**REQUIRED ACTION**
Without any alteration, retype the records that appear below.
□ □ □ □ □
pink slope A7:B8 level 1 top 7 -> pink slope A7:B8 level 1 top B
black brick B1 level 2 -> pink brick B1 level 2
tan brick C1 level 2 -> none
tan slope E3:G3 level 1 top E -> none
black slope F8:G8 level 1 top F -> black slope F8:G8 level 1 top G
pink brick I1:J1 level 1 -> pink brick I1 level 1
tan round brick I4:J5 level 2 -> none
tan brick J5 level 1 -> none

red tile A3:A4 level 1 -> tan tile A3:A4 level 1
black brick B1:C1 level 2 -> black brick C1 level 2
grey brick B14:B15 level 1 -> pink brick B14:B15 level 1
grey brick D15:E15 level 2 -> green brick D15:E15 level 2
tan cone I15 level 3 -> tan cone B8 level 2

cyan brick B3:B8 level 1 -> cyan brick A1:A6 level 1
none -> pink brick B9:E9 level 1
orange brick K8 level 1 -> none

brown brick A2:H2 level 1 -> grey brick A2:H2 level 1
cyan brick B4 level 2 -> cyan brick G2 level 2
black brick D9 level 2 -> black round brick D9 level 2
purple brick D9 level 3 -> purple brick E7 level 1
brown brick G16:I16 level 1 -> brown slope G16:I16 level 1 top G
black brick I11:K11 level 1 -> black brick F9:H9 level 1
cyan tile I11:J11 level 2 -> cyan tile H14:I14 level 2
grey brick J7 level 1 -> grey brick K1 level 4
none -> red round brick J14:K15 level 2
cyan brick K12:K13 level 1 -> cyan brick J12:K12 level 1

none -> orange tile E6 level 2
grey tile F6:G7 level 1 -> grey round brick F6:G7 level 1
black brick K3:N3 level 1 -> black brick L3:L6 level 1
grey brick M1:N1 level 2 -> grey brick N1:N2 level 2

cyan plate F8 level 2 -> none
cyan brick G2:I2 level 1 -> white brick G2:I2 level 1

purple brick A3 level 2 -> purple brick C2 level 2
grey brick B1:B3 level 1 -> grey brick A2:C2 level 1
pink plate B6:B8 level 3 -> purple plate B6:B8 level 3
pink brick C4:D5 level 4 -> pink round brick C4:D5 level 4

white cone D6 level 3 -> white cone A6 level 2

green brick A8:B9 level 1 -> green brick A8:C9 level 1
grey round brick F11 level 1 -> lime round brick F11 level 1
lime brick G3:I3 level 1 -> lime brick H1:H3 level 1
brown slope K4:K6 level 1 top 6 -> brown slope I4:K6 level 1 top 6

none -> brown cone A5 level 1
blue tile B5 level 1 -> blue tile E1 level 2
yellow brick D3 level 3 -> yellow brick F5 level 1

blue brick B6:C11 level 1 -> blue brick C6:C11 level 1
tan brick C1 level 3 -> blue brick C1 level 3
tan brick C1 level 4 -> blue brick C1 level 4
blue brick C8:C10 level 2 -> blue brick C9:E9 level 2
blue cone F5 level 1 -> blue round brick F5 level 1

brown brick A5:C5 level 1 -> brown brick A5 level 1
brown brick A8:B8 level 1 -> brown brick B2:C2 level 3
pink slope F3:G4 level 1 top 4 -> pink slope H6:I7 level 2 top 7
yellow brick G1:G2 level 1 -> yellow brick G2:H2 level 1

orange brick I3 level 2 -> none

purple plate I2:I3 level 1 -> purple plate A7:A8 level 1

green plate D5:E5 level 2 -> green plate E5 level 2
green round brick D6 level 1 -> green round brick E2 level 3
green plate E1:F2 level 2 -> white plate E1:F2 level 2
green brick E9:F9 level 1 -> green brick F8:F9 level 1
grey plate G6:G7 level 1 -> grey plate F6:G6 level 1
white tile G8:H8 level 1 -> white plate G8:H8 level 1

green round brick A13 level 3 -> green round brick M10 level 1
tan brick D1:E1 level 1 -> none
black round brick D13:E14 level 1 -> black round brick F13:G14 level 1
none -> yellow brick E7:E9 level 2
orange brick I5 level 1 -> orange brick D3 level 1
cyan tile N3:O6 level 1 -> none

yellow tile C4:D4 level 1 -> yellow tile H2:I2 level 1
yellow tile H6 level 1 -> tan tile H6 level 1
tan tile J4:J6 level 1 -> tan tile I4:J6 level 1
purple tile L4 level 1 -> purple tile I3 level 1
□ □ □ □ □
**EXERCISE SOLUTION**
pink slope A7:B8 level 1 top 7 -> pink slope A7:B8 level 1 top B
black brick B1 level 2 -> pink brick B1 level 2
tan brick C1 level 2 -> none
tan slope E3:G3 level 1 top E -> none
black slope F8:G8 level 1 top F -> black slope F8:G8 level 1 top G
pink brick I1:J1 level 1 -> pink brick I1 level 1
tan round brick I4:J5 level 2 -> none
tan brick J5 level 1 -> none

red tile A3:A4 level 1 -> tan tile A3:A4 level 1
black brick B1:C1 level 2 -> black brick C1 level 2
grey brick B14:B15 level 1 -> pink brick B14:B15 level 1
grey brick D15:E15 level 2 -> green brick D15:E15 level 2
tan cone I15 level 3 -> tan cone B8 level 2

cyan brick B3:B8 level 1 -> cyan brick A1:A6 level 1
none -> pink brick B9:E9 level 1
orange brick K8 level 1 -> none

brown brick A2:H2 level 1 -> grey brick A2:H2 level 1
cyan brick B4 level 2 -> cyan brick G2 level 2
black brick D9 level 2 -> black round brick D9 level 2
purple brick D9 level 3 -> purple brick E7 level 1
brown brick G16:I16 level 1 -> brown slope G16:I16 level 1 top G
black brick I11:K11 level 1 -> black brick F9:H9 level 1
cyan tile I11:J11 level 2 -> cyan tile H14:I14 level 2
grey brick J7 level 1 -> grey brick K1 level 4
none -> red round brick J14:K15 level 2
cyan brick K12:K13 level 1 -> cyan brick J12:K12 level 1

none -> orange tile E6 level 2
grey tile F6:G7 level 1 -> grey round brick F6:G7 level 1
black brick K3:N3 level 1 -> black brick L3:L6 level 1
grey brick M1:N1 level 2 -> grey brick N1:N2 level 2

cyan plate F8 level 2 -> none
cyan brick G2:I2 level 1 -> white brick G2:I2 level 1

purple brick A3 level 2 -> purple brick C2 level 2
grey brick B1:B3 level 1 -> grey brick A2:C2 level 1
pink plate B6:B8 level 3 -> purple plate B6:B8 level 3
pink brick C4:D5 level 4 -> pink round brick C4:D5 level 4

white cone D6 level 3 -> white cone A6 level 2

green brick A8:B9 level 1 -> green brick A8:C9 level 1
grey round brick F11 level 1 -> lime round brick F11 level 1
lime brick G3:I3 level 1 -> lime brick H1:H3 level 1
brown slope K4:K6 level 1 top 6 -> brown slope I4:K6 level 1 top 6

none -> brown cone A5 level 1
blue tile B5 level 1 -> blue tile E1 level 2
yellow brick D3 level 3 -> yellow brick F5 level 1

blue brick B6:C11 level 1 -> blue brick C6:C11 level 1
tan brick C1 level 3 -> blue brick C1 level 3
tan brick C1 level 4 -> blue brick C1 level 4
blue brick C8:C10 level 2 -> blue brick C9:E9 level 2
blue cone F5 level 1 -> blue round brick F5 level 1

brown brick A5:C5 level 1 -> brown brick A5 level 1
brown brick A8:B8 level 1 -> brown brick B2:C2 level 3
pink slope F3:G4 level 1 top 4 -> pink slope H6:I7 level 2 top 7
yellow brick G1:G2 level 1 -> yellow brick G2:H2 level 1

orange brick I3 level 2 -> none

purple plate I2:I3 level 1 -> purple plate A7:A8 level 1

green plate D5:E5 level 2 -> green plate E5 level 2
green round brick D6 level 1 -> green round brick E2 level 3
green plate E1:F2 level 2 -> white plate E1:F2 level 2
green brick E9:F9 level 1 -> green brick F8:F9 level 1
grey plate G6:G7 level 1 -> grey plate F6:G6 level 1
white tile G8:H8 level 1 -> white plate G8:H8 level 1

green round brick A13 level 3 -> green round brick M10 level 1
tan brick D1:E1 level 1 -> none
black round brick D13:E14 level 1 -> black round brick F13:G14 level 1
none -> yellow brick E7:E9 level 2
orange brick I5 level 1 -> orange brick D3 level 1
cyan tile N3:O6 level 1 -> none

yellow tile C4:D4 level 1 -> yellow tile H2:I2 level 1
yellow tile H6 level 1 -> tan tile H6 level 1
tan tile J4:J6 level 1 -> tan tile I4:J6 level 1
purple tile L4 level 1 -> purple tile I3 level 1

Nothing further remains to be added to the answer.